Task requirements —
What is needed is an exact copy of the listing, with no pictures in it.

Start of Listed records

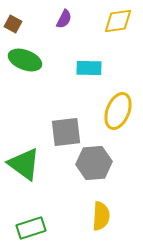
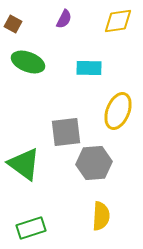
green ellipse: moved 3 px right, 2 px down
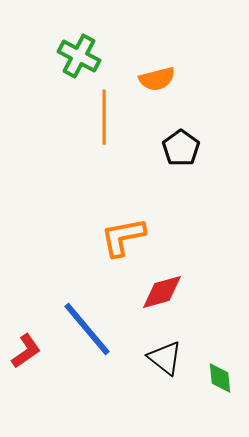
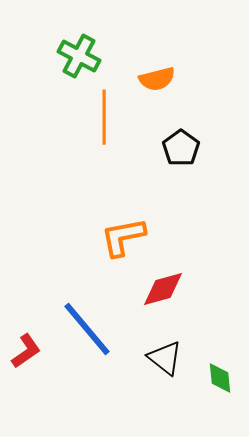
red diamond: moved 1 px right, 3 px up
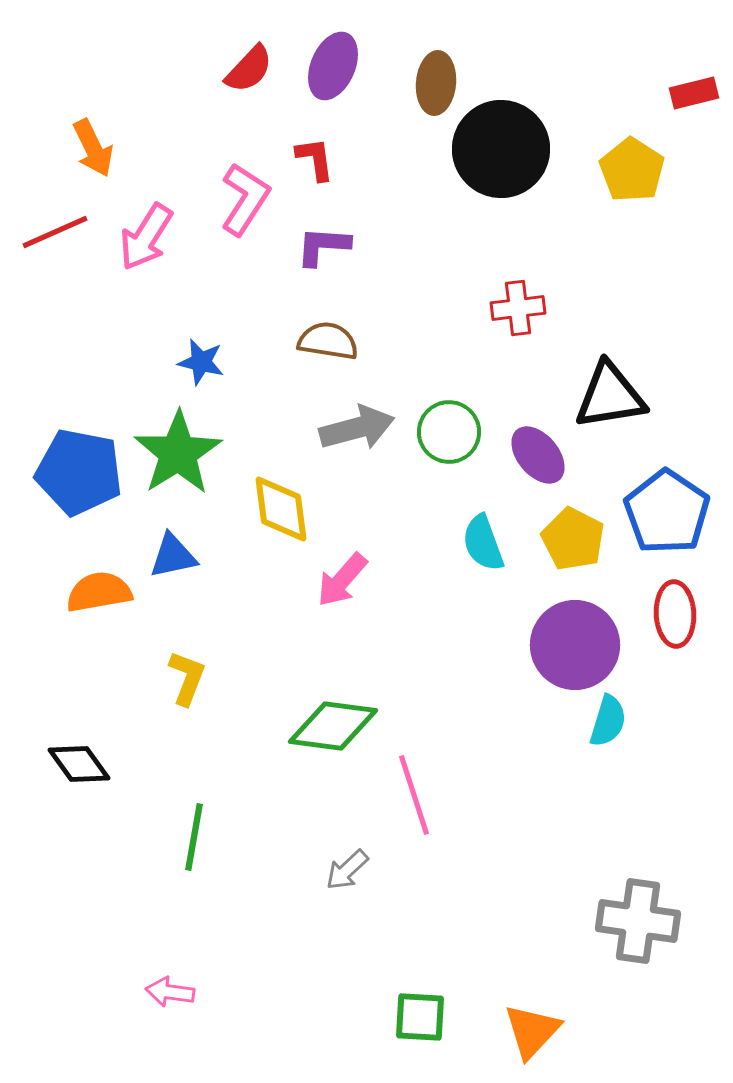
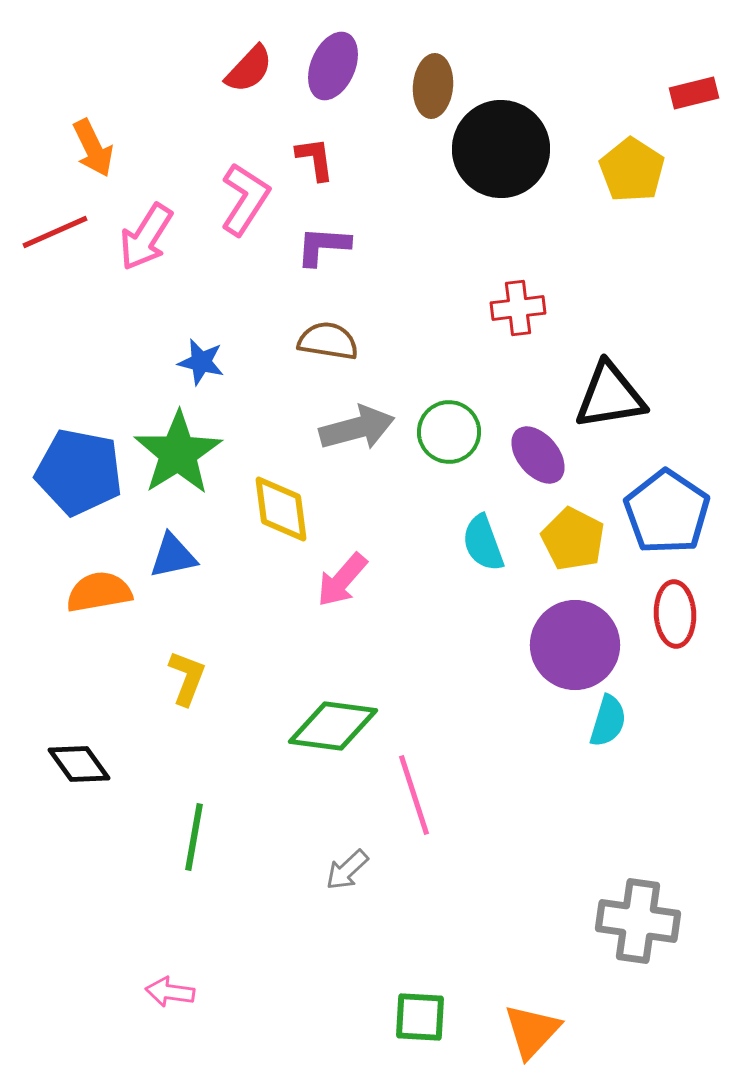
brown ellipse at (436, 83): moved 3 px left, 3 px down
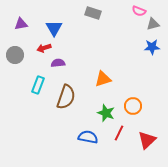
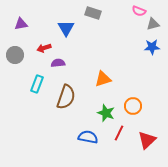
blue triangle: moved 12 px right
cyan rectangle: moved 1 px left, 1 px up
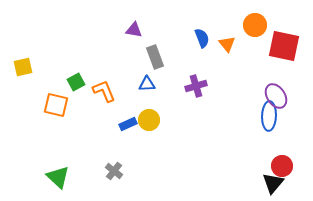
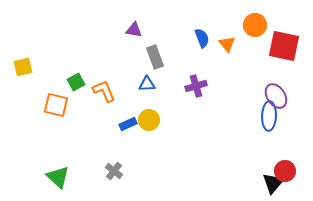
red circle: moved 3 px right, 5 px down
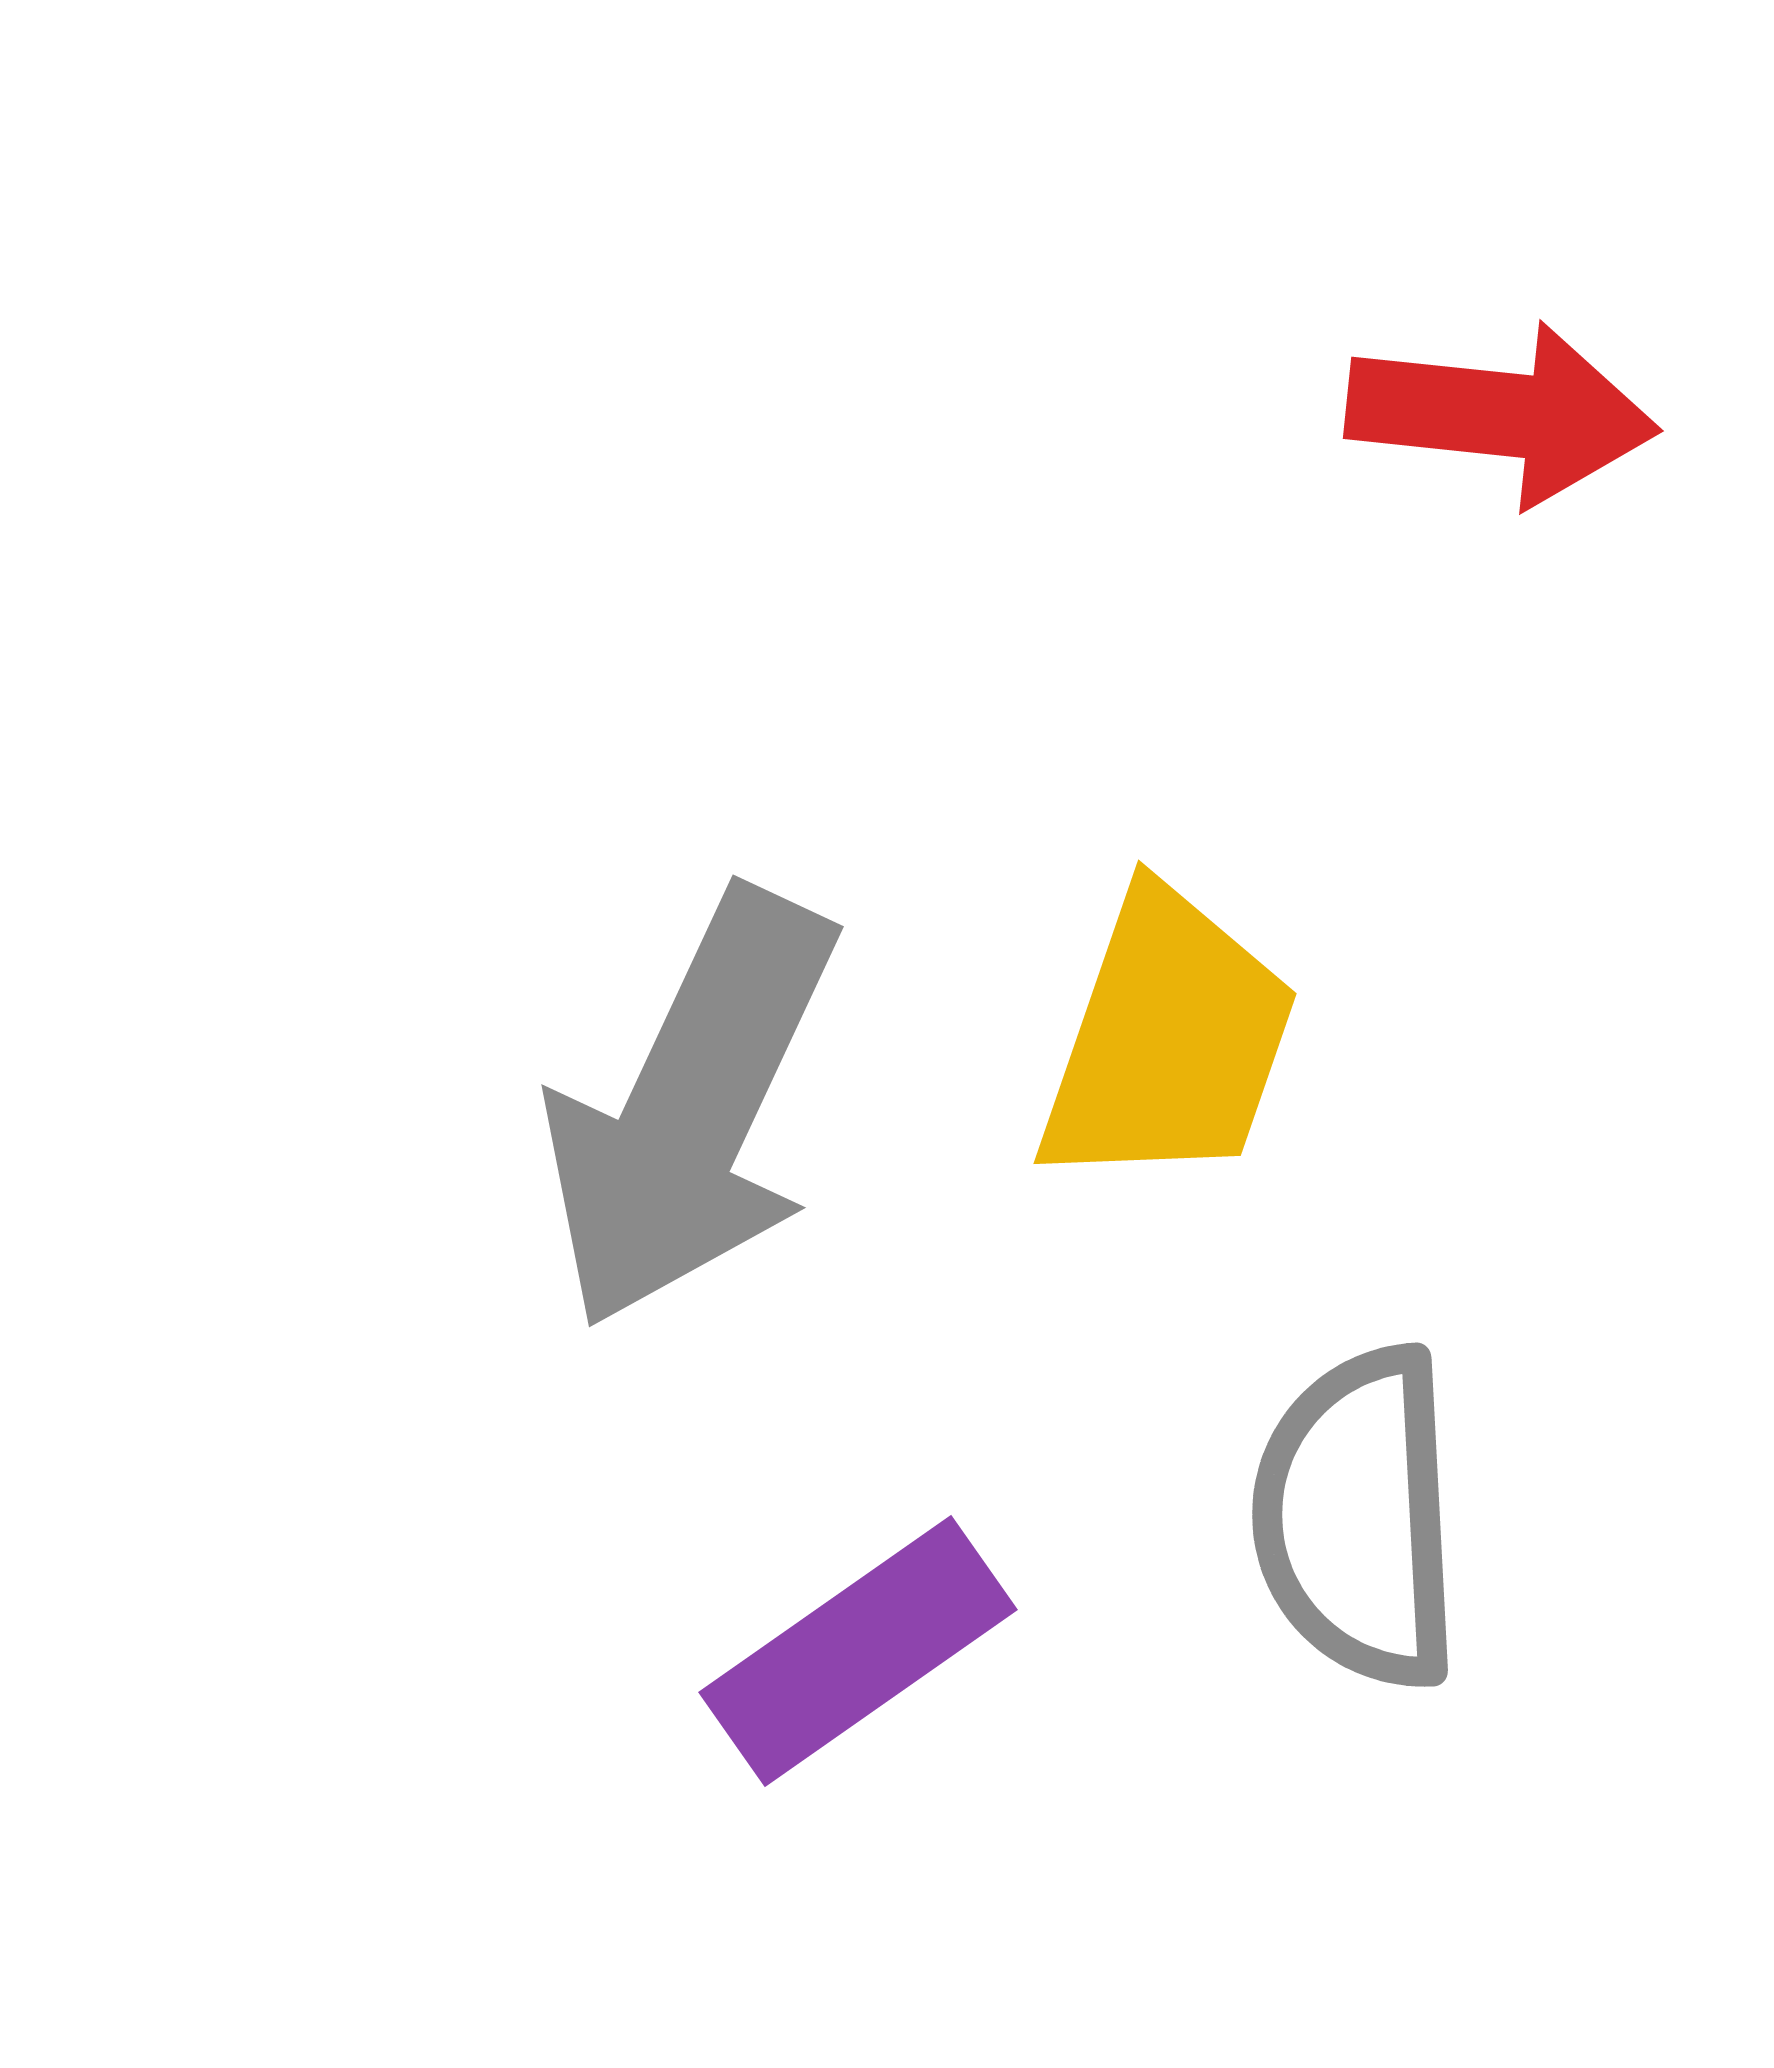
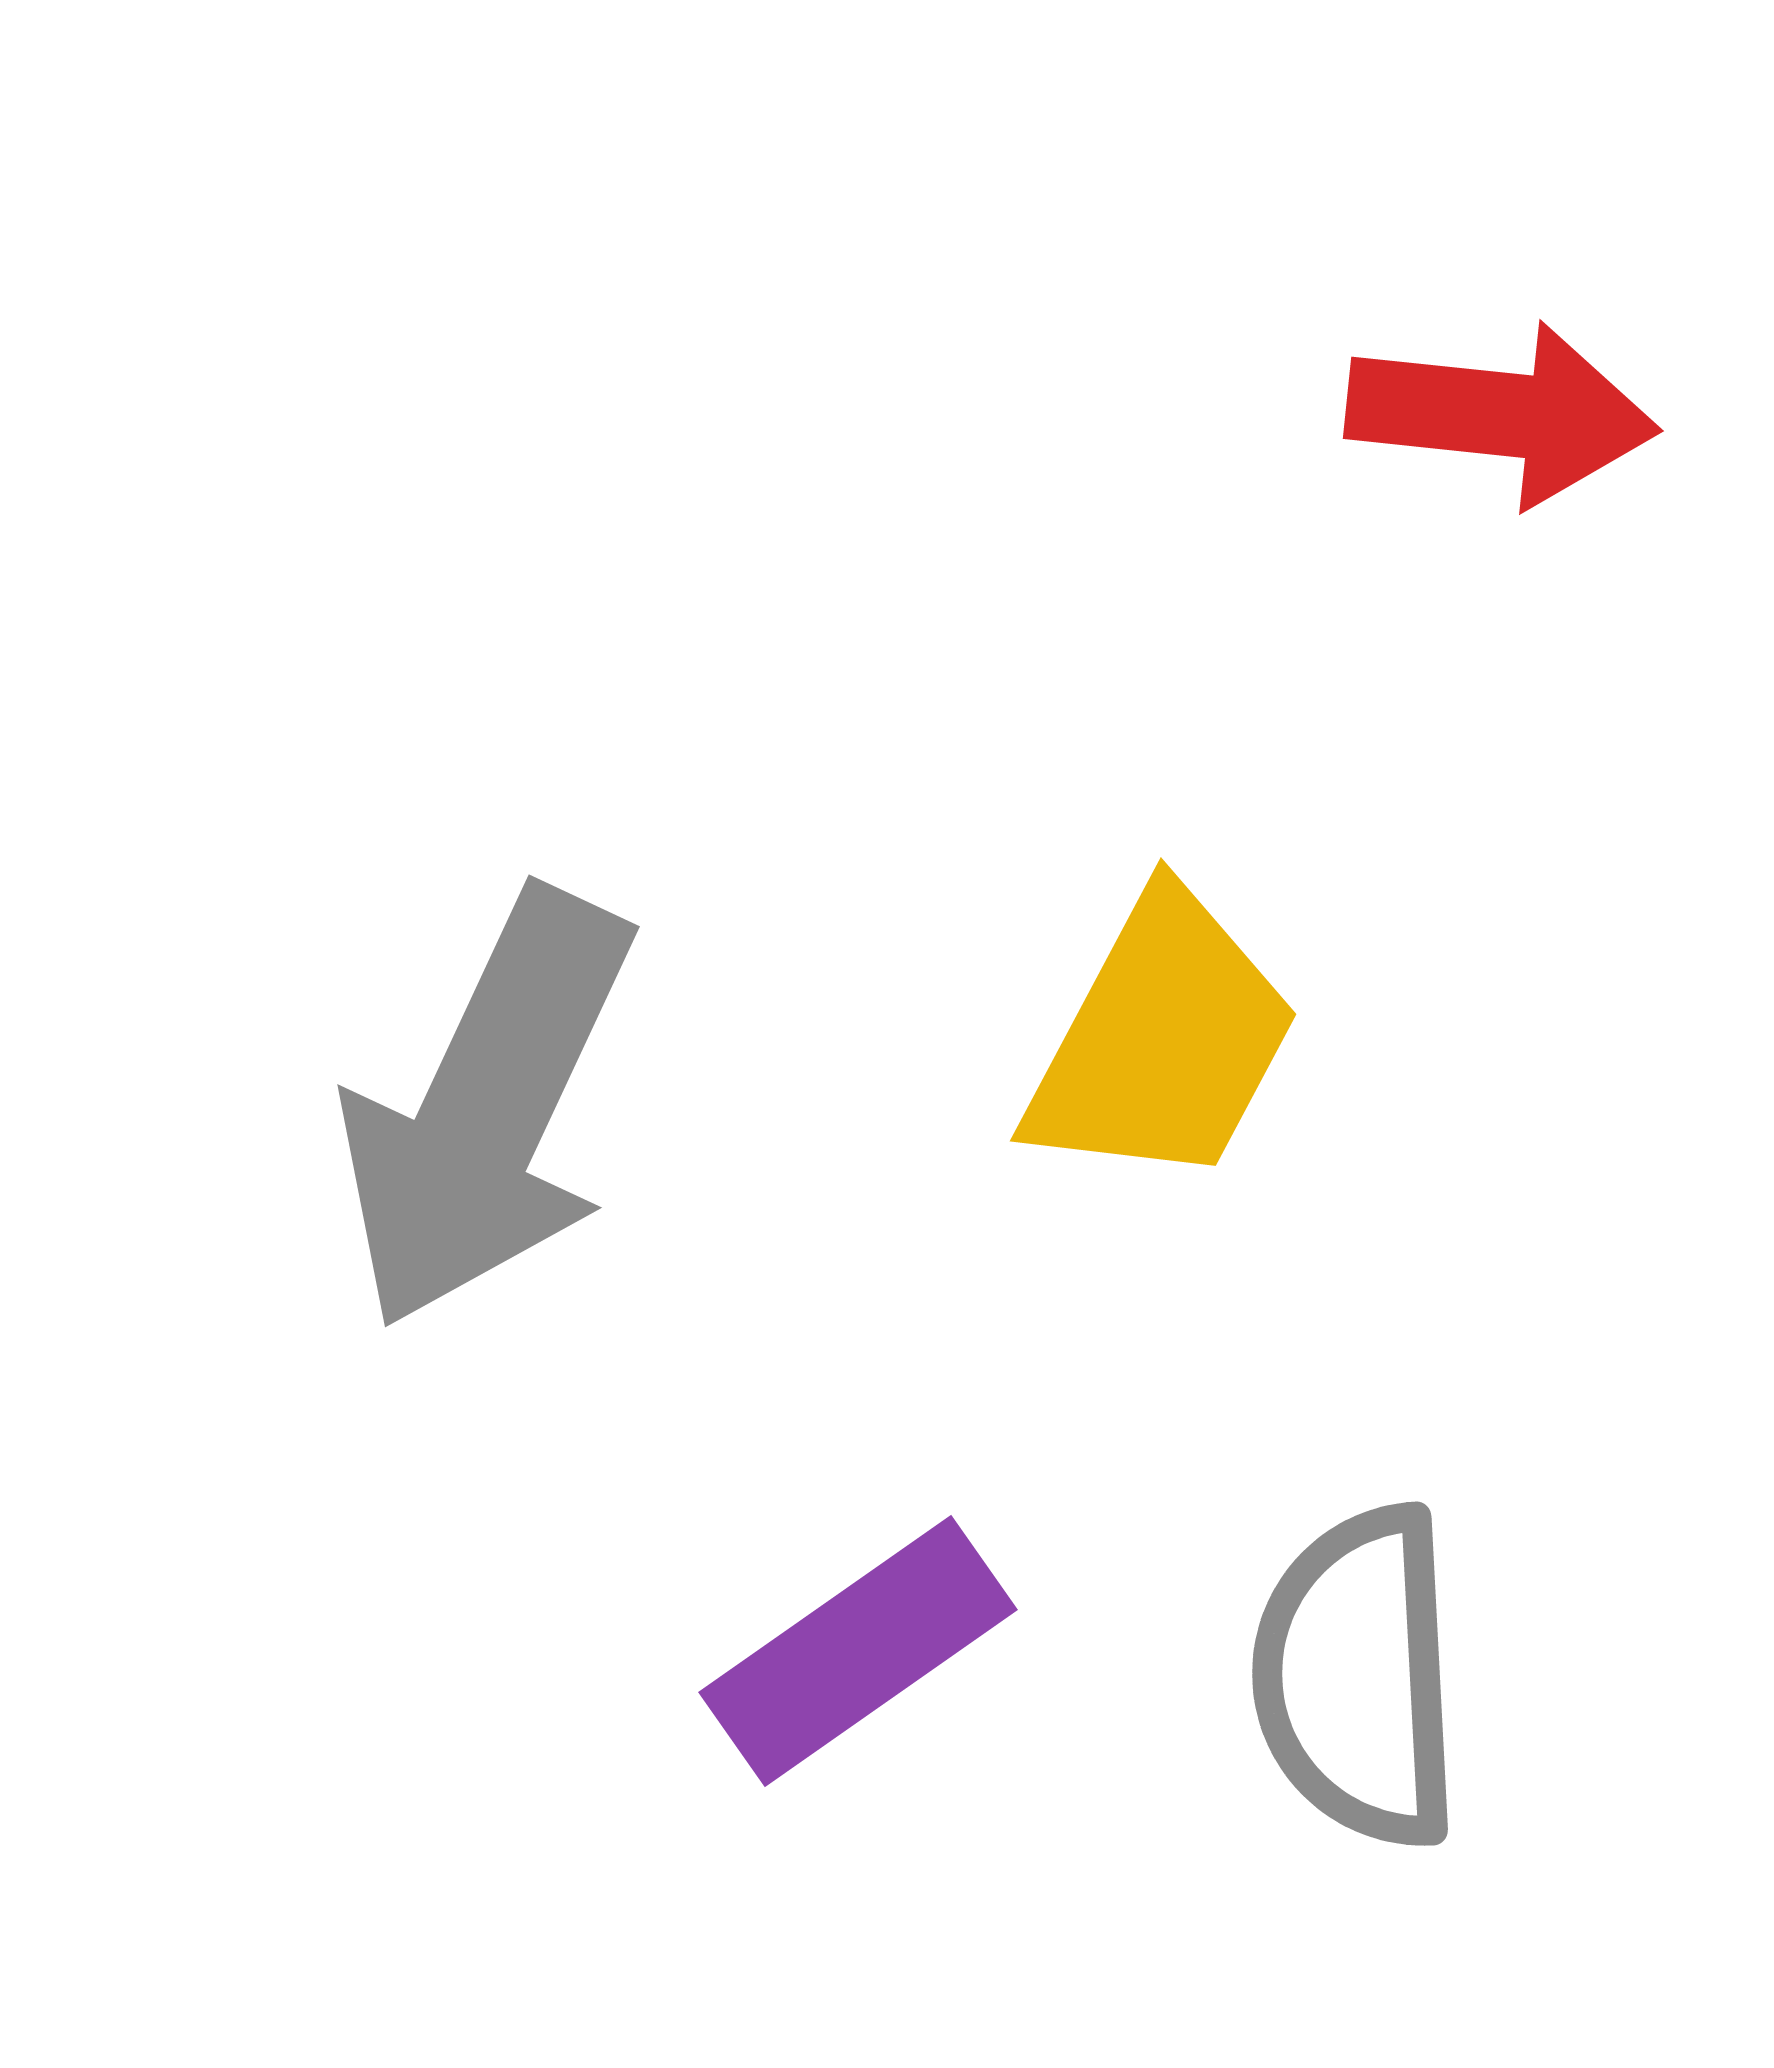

End of Listed records

Answer space —
green ellipse: moved 3 px right, 2 px down
red diamond: moved 1 px right, 3 px up
brown ellipse at (436, 83): moved 3 px left, 3 px down
blue triangle: moved 12 px right
cyan rectangle: moved 1 px left, 1 px up
red circle: moved 3 px right, 5 px down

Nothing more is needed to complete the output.